◆ Task prompt
Copy each line of the listing below exactly and drop the images.

◆ Raw data
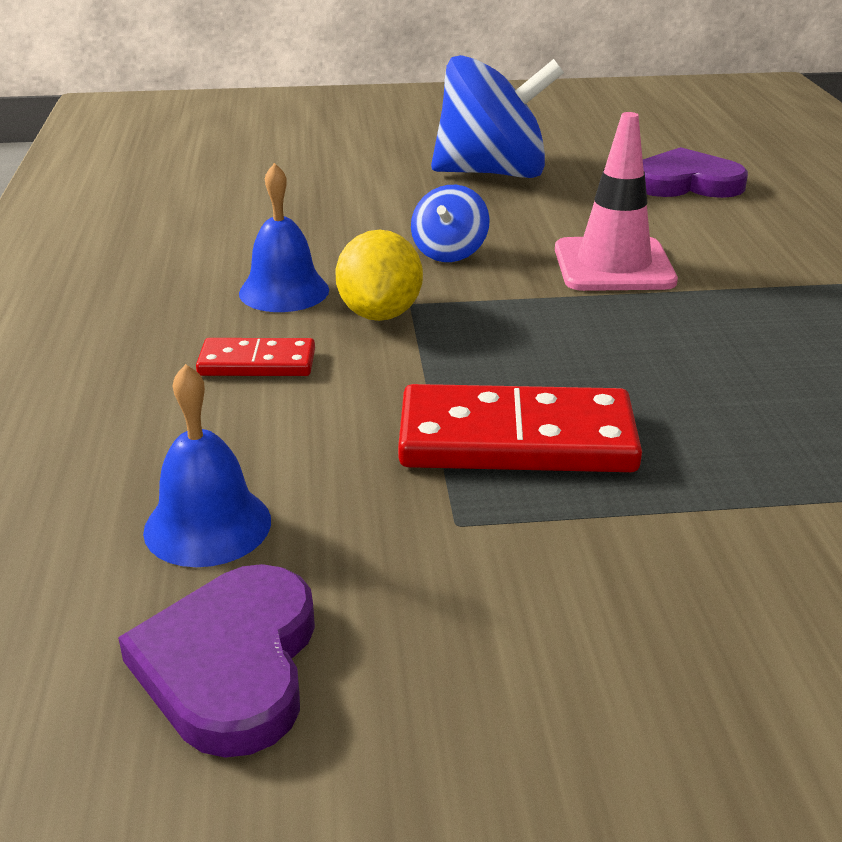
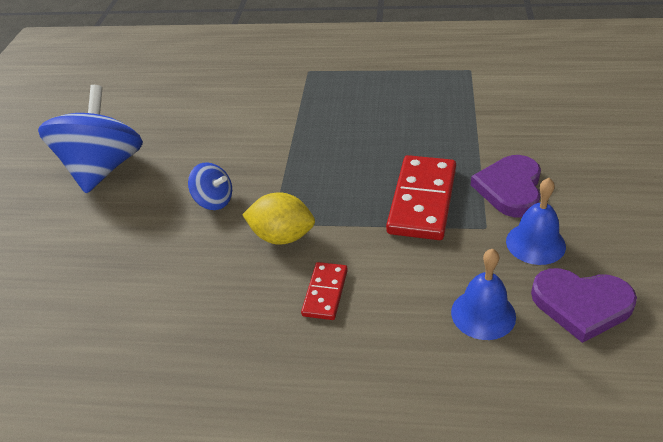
camera: 75 degrees left, 10 degrees up
(284, 291) = (235, 278): blue bell -> blue bell (535, 243)
(613, 265) = (258, 143): pink traffic cone -> none
(686, 183) = (166, 99): purple heart -> purple heart (510, 189)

◆ Solution to the exercise
camera: 75 degrees left, 10 degrees up
(284, 291) = (235, 278): blue bell -> blue bell (535, 243)
(613, 265) = (258, 143): pink traffic cone -> none
(686, 183) = (166, 99): purple heart -> purple heart (510, 189)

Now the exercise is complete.